[やること]: 下の行から「specified」という語を含むものをすべて探し、書き写すこと。
──────── 対象の行 ────────
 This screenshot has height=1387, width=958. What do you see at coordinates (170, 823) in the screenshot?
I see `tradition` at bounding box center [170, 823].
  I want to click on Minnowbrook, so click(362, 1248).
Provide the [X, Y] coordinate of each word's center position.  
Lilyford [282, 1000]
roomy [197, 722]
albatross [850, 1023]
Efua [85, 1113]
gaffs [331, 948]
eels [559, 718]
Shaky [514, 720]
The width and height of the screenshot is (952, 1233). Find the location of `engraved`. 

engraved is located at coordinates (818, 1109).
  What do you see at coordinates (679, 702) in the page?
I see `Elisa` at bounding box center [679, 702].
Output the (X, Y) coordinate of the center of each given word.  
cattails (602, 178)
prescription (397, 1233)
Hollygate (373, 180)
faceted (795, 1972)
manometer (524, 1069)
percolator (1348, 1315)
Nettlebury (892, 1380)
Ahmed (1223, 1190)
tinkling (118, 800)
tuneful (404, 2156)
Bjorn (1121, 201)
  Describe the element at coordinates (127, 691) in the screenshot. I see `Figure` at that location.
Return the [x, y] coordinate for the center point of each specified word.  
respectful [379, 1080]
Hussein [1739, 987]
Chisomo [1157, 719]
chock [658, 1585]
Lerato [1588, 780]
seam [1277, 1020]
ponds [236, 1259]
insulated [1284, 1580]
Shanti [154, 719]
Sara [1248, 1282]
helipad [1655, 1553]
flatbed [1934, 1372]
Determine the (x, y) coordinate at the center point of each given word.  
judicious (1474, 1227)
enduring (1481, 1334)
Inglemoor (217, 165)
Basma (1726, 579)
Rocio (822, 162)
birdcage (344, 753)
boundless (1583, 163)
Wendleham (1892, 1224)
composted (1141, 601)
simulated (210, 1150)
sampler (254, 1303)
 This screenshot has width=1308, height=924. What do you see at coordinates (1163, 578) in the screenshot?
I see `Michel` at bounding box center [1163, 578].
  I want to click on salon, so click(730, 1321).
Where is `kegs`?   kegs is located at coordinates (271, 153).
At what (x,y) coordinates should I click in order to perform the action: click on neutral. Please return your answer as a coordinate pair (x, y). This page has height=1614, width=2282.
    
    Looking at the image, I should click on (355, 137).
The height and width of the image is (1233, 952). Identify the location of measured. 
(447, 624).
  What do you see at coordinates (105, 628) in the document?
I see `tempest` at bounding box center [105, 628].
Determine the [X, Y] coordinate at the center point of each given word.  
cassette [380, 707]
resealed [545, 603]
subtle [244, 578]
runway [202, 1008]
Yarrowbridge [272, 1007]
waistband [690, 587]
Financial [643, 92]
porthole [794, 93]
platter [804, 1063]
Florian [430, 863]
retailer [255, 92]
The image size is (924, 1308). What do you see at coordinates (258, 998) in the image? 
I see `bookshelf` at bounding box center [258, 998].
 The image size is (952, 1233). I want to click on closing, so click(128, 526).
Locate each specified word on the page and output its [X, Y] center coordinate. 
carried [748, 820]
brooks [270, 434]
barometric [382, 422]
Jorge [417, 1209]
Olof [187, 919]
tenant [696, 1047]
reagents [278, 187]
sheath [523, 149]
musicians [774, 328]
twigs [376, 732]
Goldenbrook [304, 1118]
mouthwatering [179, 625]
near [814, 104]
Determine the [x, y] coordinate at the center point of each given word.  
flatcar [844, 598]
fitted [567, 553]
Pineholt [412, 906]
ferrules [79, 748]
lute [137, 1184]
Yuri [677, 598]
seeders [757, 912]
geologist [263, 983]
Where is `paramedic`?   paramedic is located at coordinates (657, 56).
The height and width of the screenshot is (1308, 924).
────────
[回答]:
Return the [x, y] coordinate for the center point of each specified word.  
Locate each specified word on the page and output its [X, Y] center coordinate. 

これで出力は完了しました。